AVAILABLE DATA ->
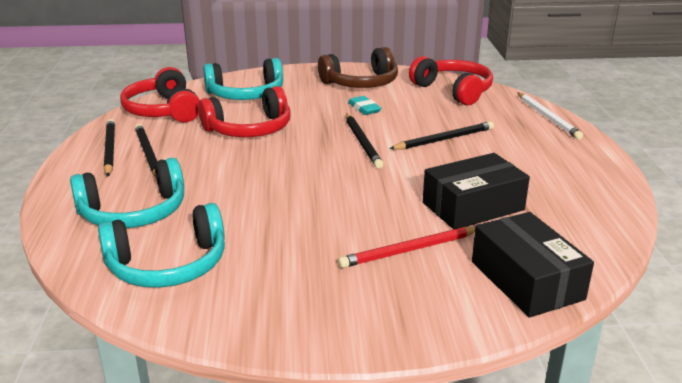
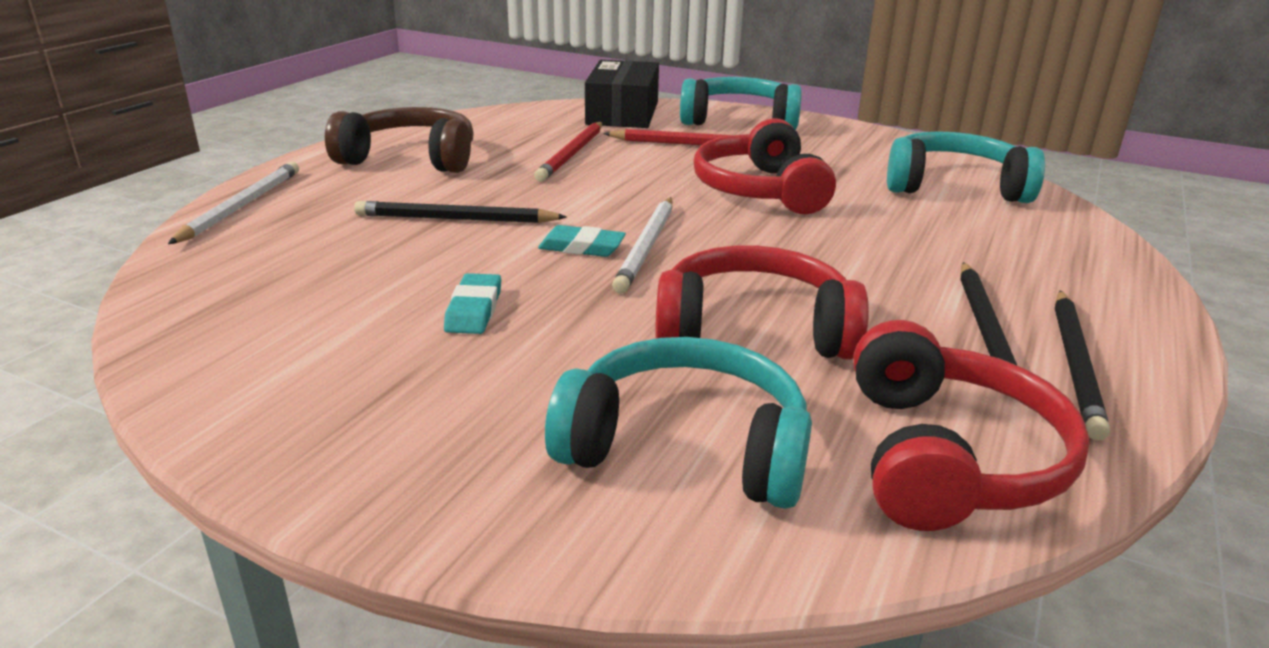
camera: 150 degrees left, 0 degrees up
(134, 212) = (1002, 242): turquoise headphones -> turquoise headphones (739, 120)
(333, 151) = (647, 247): none -> white pencil
(361, 83) = (356, 386): brown headphones -> brown headphones (411, 158)
(362, 142) = (582, 247): black pencil -> turquoise eraser
(453, 90) = (232, 296): red headphones -> red headphones (760, 190)
(473, 206) = (572, 154): black box -> red pencil

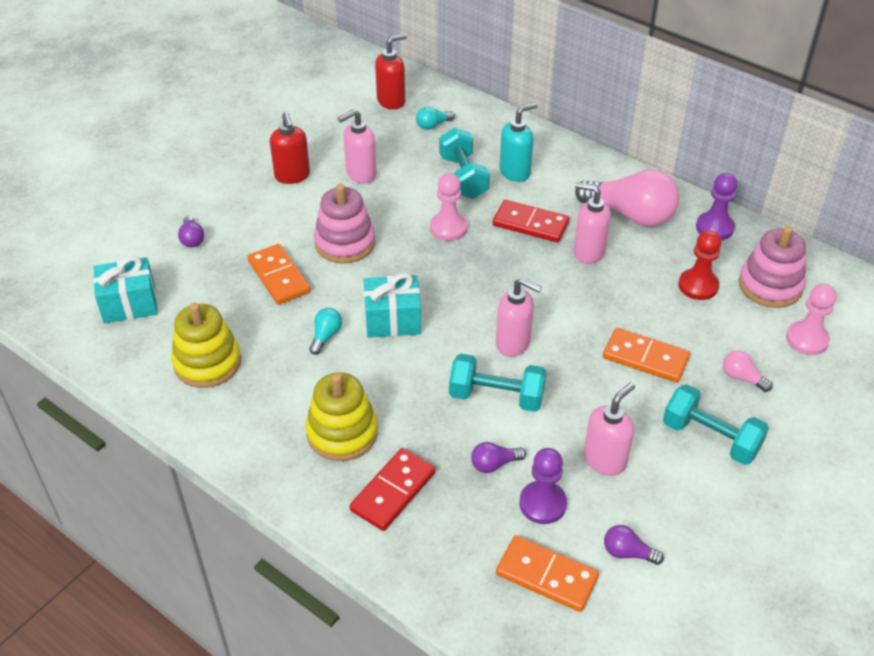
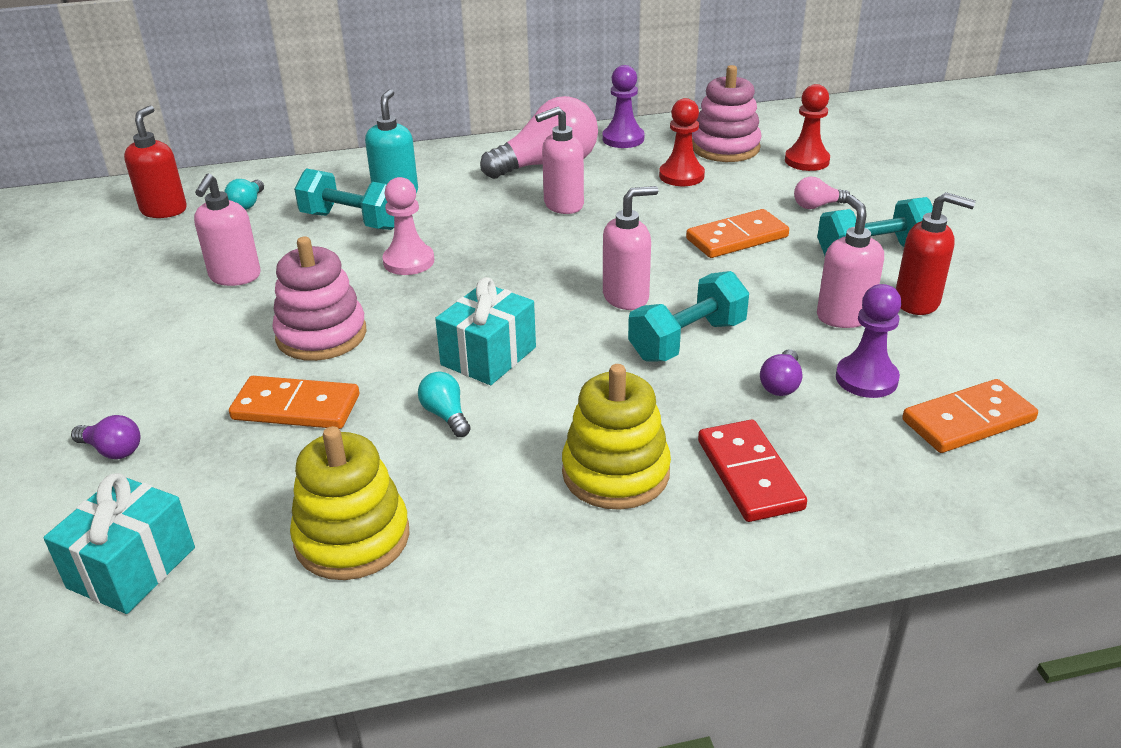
camera: 50 degrees left, 10 degrees down
(292, 176) = (151, 322): red soap dispenser -> red soap dispenser (917, 302)
(530, 224) = (479, 216): red domino -> none
(627, 553) = (976, 358): purple light bulb -> none
(807, 339) = (806, 161): pink pawn -> red pawn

DIRECTIONS FOR THIS TASK -> Return only what runs from the line containing "camera: 50 degrees left, 10 degrees down" to the last line of the records above, both ends included, exactly as written.

ANSWER TO THE PROBLEM ->
camera: 50 degrees left, 10 degrees down
(292, 176) = (151, 322): red soap dispenser -> red soap dispenser (917, 302)
(530, 224) = (479, 216): red domino -> none
(627, 553) = (976, 358): purple light bulb -> none
(807, 339) = (806, 161): pink pawn -> red pawn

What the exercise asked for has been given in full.